§ **Exercise**
Give the number of lines in the records below that contain the string "place" with its case matched exactly. Reply with that number only.

§ **Provided material**
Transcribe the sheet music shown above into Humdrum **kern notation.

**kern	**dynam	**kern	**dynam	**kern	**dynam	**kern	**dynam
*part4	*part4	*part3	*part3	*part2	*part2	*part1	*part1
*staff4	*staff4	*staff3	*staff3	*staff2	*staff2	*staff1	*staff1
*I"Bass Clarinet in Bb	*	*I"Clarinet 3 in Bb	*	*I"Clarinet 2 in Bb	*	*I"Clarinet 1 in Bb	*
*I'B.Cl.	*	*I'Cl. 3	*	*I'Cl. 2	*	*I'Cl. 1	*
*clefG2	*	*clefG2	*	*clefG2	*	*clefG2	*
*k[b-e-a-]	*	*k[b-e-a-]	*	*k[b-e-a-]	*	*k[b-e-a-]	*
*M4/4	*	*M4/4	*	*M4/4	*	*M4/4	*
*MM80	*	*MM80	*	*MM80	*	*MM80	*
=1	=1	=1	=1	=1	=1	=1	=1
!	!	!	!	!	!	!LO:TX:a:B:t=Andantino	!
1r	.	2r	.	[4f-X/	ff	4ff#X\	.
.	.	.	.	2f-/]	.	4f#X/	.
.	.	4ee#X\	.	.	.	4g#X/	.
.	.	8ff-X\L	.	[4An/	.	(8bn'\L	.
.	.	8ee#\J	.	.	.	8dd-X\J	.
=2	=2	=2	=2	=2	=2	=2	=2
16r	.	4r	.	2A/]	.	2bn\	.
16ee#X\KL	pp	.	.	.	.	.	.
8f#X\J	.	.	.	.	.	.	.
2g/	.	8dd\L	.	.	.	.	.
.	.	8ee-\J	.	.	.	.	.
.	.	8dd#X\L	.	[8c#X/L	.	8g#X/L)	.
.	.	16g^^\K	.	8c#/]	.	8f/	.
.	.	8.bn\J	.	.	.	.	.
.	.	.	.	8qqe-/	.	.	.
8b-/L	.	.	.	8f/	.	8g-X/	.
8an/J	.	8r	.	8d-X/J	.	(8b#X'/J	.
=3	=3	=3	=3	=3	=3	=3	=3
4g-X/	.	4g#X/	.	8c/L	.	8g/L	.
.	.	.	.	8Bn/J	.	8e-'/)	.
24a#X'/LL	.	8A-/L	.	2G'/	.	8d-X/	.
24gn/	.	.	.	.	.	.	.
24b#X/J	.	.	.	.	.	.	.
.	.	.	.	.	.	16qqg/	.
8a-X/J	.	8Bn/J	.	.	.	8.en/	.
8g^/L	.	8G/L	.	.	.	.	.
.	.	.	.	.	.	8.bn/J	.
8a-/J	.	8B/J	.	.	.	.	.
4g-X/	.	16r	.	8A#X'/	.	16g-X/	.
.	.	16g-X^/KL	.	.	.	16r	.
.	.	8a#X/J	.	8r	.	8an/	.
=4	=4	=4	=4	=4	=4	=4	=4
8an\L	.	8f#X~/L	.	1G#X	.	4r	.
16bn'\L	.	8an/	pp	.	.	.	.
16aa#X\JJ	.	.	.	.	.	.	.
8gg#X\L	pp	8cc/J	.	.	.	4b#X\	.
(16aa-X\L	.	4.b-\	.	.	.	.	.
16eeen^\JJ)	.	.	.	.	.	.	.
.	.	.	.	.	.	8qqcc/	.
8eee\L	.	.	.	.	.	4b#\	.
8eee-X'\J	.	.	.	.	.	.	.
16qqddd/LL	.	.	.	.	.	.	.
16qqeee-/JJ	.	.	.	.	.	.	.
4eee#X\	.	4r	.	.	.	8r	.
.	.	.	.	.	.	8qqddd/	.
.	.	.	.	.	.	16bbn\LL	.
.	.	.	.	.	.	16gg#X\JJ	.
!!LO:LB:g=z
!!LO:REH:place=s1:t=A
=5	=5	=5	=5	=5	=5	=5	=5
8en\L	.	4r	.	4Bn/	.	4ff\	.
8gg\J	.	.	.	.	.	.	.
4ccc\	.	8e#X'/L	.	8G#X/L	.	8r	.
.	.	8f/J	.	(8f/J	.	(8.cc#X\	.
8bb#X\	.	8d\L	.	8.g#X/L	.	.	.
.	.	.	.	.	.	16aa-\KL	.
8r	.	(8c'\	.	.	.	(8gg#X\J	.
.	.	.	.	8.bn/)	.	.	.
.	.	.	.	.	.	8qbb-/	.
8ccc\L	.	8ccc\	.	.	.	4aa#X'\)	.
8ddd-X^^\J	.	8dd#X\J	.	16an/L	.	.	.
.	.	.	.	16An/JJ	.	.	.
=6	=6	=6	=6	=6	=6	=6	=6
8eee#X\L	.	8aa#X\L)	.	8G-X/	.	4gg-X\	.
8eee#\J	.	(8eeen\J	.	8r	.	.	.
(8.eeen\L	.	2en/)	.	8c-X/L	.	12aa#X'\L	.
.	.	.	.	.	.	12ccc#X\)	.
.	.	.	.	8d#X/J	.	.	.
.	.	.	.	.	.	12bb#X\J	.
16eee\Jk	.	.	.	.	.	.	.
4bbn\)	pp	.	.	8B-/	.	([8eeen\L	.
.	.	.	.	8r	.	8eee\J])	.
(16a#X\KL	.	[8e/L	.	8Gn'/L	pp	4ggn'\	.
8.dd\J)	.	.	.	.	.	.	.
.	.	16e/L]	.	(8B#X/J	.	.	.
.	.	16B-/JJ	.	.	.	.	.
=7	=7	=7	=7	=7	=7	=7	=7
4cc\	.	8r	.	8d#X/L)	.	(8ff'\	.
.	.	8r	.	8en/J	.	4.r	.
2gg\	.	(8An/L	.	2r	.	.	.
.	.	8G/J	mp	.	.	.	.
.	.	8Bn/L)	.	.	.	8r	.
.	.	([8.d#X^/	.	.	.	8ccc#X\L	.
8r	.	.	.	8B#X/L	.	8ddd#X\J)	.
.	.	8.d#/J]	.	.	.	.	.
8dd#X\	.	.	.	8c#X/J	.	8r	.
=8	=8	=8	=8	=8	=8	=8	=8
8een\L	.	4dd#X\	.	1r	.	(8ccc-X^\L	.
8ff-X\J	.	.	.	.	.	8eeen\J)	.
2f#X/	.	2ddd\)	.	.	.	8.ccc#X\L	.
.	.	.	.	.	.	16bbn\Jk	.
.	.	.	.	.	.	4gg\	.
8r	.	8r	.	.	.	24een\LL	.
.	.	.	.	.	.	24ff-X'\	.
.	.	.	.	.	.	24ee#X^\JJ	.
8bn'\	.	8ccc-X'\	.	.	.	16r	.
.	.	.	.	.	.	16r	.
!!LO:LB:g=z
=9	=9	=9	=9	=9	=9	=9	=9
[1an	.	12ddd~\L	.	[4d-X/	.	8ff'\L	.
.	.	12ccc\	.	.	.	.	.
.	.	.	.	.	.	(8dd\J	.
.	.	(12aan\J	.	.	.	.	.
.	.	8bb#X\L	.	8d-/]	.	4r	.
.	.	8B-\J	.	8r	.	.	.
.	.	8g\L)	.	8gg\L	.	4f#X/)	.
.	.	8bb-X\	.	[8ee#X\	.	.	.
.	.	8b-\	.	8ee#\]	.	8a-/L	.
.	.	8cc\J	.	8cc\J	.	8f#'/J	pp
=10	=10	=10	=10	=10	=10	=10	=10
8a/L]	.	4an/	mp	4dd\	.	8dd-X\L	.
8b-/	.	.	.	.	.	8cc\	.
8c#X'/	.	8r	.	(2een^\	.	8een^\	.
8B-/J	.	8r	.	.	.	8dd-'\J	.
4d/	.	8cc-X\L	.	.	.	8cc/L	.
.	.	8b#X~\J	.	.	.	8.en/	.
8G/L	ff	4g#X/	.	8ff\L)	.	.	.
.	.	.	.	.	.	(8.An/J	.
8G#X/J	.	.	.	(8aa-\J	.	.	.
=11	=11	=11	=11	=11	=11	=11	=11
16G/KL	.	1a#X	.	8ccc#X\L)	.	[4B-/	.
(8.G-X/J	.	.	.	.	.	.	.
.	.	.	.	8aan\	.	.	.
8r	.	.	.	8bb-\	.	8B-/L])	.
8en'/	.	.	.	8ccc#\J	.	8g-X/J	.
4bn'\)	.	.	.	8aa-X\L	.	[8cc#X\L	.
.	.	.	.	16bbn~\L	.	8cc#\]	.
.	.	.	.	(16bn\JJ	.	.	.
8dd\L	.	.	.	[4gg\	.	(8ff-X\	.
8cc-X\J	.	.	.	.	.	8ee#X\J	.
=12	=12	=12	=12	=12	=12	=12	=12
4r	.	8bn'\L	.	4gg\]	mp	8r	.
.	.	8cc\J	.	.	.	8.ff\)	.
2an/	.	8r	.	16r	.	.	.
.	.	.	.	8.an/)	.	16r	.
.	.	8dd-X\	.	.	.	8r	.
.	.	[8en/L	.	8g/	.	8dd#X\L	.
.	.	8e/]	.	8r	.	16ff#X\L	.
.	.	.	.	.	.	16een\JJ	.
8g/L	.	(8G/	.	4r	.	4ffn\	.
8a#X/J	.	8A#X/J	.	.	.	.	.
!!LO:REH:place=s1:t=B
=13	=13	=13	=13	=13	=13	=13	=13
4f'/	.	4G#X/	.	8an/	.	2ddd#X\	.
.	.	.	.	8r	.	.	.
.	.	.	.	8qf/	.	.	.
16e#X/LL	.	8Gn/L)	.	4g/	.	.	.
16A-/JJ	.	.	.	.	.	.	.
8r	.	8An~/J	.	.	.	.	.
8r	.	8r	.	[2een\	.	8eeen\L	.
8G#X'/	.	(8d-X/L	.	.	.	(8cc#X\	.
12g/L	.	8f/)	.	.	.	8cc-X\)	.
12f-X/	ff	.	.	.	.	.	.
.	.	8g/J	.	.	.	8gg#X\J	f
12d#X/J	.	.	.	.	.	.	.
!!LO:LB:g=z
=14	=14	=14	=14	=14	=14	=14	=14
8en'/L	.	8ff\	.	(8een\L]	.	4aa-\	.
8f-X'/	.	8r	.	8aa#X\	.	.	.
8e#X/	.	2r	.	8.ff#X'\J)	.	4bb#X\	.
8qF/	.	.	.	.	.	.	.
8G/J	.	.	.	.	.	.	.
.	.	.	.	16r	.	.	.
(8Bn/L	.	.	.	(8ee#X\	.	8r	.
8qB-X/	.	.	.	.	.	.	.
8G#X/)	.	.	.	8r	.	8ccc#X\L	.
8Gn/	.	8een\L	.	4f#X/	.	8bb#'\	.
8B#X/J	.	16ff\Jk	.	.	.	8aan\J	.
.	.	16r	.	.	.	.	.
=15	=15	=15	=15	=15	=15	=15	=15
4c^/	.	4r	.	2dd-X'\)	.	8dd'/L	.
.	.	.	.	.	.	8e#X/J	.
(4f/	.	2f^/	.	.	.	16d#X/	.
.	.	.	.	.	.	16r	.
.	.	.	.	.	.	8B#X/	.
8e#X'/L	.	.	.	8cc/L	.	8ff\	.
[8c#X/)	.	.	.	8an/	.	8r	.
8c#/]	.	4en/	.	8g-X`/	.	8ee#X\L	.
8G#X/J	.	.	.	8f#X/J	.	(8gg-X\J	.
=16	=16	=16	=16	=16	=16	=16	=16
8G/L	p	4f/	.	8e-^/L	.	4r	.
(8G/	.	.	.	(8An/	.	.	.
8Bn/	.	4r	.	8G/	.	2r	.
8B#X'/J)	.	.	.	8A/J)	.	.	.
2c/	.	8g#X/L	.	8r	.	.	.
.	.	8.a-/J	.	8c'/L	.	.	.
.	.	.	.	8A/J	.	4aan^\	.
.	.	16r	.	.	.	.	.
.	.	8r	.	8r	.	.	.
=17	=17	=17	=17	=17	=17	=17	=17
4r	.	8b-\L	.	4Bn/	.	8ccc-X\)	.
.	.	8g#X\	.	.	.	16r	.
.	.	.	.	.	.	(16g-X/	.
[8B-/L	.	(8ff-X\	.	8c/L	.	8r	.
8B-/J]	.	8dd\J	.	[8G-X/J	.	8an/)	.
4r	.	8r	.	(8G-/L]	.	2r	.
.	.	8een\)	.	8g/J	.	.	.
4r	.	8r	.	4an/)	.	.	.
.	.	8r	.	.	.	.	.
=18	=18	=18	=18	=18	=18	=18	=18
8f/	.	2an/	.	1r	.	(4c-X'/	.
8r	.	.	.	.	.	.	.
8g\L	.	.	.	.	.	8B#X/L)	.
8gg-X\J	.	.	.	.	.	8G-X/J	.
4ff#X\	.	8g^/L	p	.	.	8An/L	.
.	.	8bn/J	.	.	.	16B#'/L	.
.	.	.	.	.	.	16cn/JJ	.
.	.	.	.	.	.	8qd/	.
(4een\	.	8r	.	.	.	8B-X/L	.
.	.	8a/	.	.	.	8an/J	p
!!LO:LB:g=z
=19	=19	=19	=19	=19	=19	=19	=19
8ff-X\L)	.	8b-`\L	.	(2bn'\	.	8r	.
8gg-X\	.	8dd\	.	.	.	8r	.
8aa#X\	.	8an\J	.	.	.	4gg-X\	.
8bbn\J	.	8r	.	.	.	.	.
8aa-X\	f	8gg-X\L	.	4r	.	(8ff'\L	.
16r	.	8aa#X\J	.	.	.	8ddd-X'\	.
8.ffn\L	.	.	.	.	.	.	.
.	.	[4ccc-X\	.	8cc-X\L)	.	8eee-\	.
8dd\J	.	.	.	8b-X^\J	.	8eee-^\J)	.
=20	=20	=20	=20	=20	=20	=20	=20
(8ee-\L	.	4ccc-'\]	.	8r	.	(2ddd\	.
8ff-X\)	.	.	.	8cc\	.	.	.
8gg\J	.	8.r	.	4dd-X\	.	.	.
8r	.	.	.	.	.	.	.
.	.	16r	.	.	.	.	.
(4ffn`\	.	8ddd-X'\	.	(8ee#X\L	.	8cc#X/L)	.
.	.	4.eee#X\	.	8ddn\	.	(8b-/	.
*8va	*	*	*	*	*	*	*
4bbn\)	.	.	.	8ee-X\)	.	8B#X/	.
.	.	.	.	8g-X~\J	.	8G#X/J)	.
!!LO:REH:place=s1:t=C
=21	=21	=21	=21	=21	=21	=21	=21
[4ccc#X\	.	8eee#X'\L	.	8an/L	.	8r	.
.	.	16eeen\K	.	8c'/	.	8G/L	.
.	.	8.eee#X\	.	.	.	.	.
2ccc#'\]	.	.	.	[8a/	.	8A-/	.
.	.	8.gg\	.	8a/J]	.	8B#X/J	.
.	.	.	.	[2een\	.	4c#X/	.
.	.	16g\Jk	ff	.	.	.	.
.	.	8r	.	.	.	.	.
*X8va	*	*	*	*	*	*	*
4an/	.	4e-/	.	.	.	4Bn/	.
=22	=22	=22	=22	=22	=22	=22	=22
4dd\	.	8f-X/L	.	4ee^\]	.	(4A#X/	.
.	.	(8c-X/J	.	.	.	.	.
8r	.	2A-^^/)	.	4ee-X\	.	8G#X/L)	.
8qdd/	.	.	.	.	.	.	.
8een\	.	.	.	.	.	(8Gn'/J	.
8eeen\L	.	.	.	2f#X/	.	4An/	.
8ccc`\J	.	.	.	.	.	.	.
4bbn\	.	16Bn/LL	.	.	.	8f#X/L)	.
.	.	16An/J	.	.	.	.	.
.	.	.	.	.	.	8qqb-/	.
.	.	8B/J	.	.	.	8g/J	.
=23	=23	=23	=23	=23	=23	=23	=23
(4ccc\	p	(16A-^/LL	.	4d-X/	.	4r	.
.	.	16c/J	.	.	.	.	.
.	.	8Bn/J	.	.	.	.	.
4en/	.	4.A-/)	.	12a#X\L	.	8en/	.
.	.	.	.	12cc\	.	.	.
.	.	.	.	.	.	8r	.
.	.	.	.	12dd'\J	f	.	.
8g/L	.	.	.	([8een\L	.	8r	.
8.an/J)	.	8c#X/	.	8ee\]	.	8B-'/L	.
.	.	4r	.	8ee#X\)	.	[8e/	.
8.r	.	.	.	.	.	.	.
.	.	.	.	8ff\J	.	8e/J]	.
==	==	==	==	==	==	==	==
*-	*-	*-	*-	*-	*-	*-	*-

§ **Exercise answer**
3